Return the lines of the material below exactly, beginning with the line that has "(498, 408) = (152, 258): none -> purple hat" in it and finishing with the line that has "(179, 196) = (74, 256): pink" in it. Leave all pictures aside.

# RECORDED INFORMATION
▼▼▼

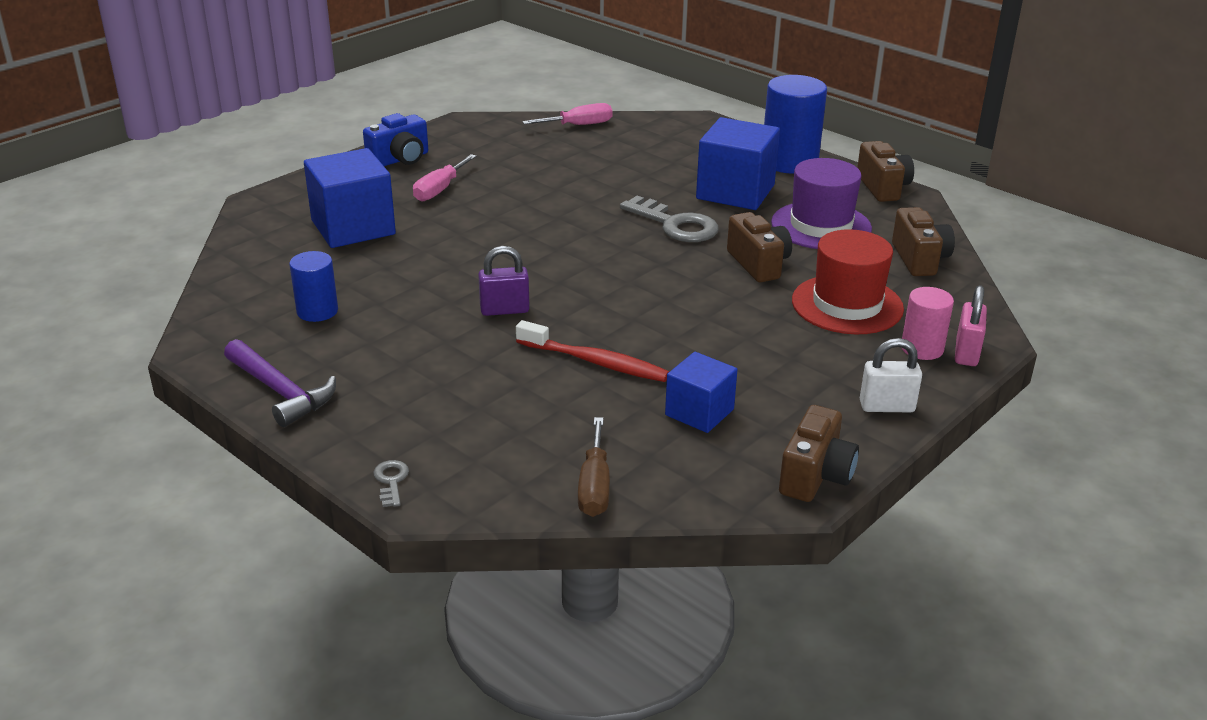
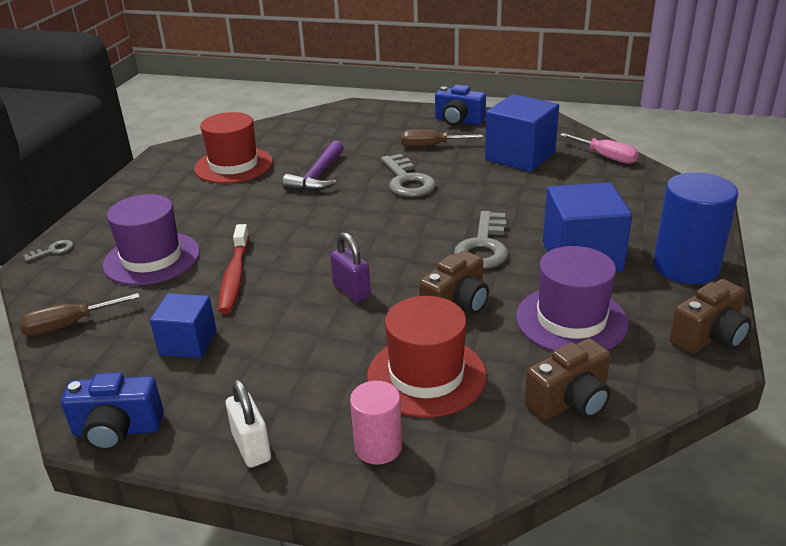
camera: 65 degrees right, 0 degrees up
(281, 392) = (136, 187): purple hammer -> purple hammer (318, 176)
(317, 311) = (234, 165): blue cylinder -> red hat
(353, 227) = (347, 140): blue cube -> blue cube (520, 156)
(439, 190) = (430, 146): pink screwdriver -> brown screwdriver
(498, 408) = (152, 258): none -> purple hat
(502, 223) = (407, 181): none -> grey key
(504, 310) = (282, 220): purple padlock -> purple padlock (351, 290)
(815, 476) = (117, 430): brown camera -> blue camera
(966, 353) = (392, 483): pink padlock -> none

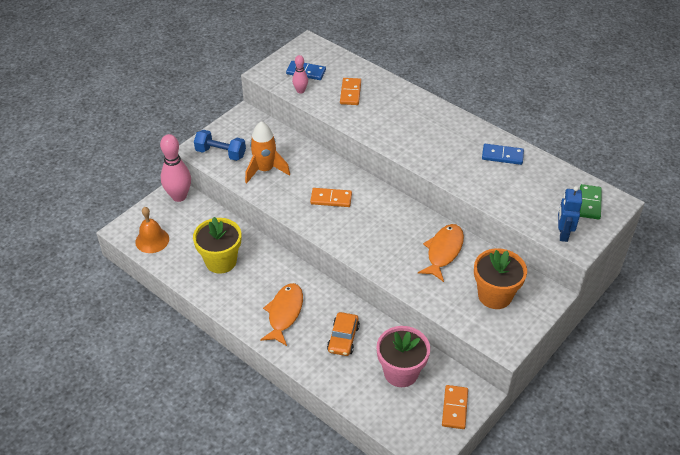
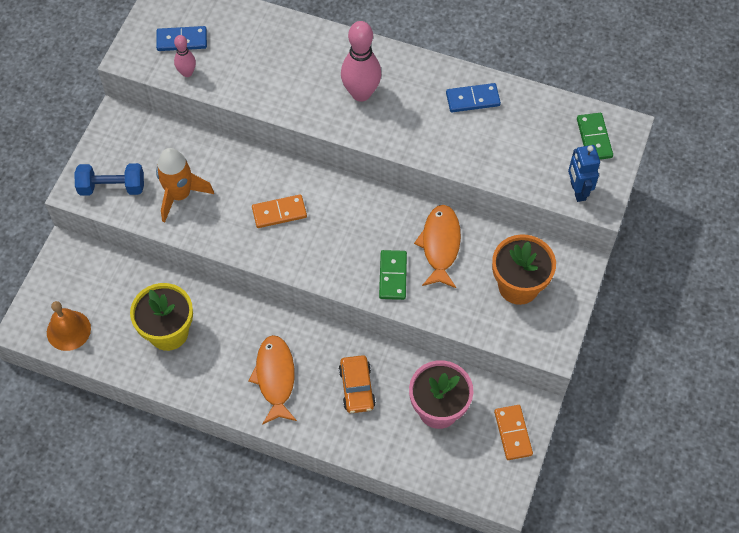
camera: 20 degrees left, 15 degrees up
(179, 196) = (74, 256): pink bowling pin -> pink bowling pin (361, 93)
(350, 93) = (252, 57): orange domino -> none
(398, 261) = (393, 276): none -> green domino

▲▲▲

# RESULT BELOW
(498, 408) = (152, 258): none -> purple hat
(502, 223) = (407, 181): none -> grey key
(504, 310) = (282, 220): purple padlock -> purple padlock (351, 290)
(815, 476) = (117, 430): brown camera -> blue camera
(966, 353) = (392, 483): pink padlock -> none

camera: 20 degrees left, 15 degrees up
(179, 196) = (74, 256): pink bowling pin -> pink bowling pin (361, 93)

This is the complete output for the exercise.